Instructions for the task: Please pick out every line in the records below that contains the string "clef" and copy each one. Matching is case-sensitive.

Available records:

▬▬▬▬▬▬▬▬▬▬

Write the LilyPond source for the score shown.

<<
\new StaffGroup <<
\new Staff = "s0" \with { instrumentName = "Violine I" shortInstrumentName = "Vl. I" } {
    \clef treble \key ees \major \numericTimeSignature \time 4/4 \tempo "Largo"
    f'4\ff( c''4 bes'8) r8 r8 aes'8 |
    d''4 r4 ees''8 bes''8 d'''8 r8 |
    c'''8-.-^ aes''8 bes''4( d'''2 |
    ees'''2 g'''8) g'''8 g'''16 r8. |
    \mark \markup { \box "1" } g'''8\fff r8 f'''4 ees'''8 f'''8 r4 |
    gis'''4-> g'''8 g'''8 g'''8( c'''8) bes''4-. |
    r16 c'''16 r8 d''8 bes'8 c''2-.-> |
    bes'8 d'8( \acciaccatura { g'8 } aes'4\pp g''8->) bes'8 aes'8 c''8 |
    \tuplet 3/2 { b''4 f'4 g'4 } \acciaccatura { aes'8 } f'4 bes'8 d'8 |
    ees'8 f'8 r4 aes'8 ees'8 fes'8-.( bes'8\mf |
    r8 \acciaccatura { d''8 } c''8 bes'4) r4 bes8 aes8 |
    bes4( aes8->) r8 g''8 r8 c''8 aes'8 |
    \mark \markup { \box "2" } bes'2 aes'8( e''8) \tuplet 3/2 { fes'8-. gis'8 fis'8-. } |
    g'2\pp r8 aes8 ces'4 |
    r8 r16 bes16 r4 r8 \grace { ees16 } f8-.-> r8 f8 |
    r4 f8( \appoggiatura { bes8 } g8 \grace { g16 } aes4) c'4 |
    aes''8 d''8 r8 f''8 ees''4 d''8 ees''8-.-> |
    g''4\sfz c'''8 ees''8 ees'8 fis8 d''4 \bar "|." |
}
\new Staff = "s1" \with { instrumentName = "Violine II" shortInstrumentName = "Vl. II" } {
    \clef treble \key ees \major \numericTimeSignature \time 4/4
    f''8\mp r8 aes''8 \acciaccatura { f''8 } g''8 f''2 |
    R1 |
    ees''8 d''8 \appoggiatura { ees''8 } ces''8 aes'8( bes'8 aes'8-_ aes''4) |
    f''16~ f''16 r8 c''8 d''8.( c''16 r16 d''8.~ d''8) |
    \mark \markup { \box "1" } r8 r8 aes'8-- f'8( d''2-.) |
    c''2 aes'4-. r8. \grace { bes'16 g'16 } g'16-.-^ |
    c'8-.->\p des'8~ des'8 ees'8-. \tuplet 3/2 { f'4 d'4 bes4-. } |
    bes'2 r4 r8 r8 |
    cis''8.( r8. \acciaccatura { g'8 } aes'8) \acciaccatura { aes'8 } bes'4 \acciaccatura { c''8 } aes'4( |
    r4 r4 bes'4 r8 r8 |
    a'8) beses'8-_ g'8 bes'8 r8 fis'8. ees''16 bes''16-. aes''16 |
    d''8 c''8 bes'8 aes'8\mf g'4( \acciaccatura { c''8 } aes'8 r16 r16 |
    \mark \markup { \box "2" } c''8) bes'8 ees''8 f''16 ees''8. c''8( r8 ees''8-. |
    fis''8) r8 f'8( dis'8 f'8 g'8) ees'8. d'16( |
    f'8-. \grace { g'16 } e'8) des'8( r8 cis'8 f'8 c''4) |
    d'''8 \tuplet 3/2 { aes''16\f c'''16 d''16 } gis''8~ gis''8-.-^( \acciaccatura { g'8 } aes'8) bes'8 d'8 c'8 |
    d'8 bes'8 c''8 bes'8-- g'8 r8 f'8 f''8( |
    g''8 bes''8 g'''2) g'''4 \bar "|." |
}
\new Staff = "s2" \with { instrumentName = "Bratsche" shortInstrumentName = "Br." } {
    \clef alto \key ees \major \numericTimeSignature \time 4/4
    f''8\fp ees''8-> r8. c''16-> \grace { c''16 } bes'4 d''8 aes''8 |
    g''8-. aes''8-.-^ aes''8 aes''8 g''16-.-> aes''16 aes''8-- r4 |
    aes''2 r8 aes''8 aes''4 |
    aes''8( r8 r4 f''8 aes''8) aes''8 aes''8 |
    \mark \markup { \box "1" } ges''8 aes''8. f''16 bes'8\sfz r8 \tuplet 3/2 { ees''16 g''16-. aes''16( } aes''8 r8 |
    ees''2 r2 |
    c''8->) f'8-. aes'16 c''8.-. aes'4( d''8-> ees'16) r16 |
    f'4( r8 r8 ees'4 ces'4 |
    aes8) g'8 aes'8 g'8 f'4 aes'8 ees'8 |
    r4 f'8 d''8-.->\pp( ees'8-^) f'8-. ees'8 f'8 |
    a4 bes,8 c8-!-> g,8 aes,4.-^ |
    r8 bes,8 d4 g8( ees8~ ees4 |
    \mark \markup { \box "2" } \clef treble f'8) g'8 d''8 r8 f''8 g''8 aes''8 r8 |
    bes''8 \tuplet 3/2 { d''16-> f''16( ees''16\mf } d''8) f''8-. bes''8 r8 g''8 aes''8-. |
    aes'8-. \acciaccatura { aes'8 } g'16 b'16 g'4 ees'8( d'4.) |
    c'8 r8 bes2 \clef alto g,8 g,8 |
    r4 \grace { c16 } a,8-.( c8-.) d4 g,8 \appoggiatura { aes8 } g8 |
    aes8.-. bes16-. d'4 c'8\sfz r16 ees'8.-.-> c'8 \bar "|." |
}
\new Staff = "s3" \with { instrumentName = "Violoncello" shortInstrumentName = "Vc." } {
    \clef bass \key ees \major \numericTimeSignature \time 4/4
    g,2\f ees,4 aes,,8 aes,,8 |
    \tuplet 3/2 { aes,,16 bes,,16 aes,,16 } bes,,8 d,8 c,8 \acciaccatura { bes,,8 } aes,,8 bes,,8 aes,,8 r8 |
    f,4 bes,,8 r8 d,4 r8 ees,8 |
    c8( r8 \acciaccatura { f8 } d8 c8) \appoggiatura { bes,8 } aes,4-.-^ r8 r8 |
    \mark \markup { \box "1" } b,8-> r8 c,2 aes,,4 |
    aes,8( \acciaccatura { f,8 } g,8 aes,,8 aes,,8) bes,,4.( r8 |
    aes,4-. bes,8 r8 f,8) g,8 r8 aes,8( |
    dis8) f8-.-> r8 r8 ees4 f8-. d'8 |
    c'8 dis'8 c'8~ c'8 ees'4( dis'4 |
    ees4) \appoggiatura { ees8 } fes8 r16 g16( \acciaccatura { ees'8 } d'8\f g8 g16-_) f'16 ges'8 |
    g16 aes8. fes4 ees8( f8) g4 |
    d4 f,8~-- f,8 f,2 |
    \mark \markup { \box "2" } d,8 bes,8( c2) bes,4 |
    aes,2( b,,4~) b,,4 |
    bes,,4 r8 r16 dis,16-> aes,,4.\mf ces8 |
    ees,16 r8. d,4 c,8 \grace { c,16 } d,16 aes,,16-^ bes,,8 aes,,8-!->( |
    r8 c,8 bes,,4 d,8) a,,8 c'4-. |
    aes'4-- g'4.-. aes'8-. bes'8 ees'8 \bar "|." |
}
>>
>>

▬▬▬▬▬▬▬▬▬▬

Output below:
    \clef treble \key ees \major \numericTimeSignature \time 4/4 \tempo "Largo"
    \clef treble \key ees \major \numericTimeSignature \time 4/4
    \clef alto \key ees \major \numericTimeSignature \time 4/4
    \mark \markup { \box "2" } \clef treble f'8) g'8 d''8 r8 f''8 g''8 aes''8 r8 |
    c'8 r8 bes2 \clef alto g,8 g,8 |
    \clef bass \key ees \major \numericTimeSignature \time 4/4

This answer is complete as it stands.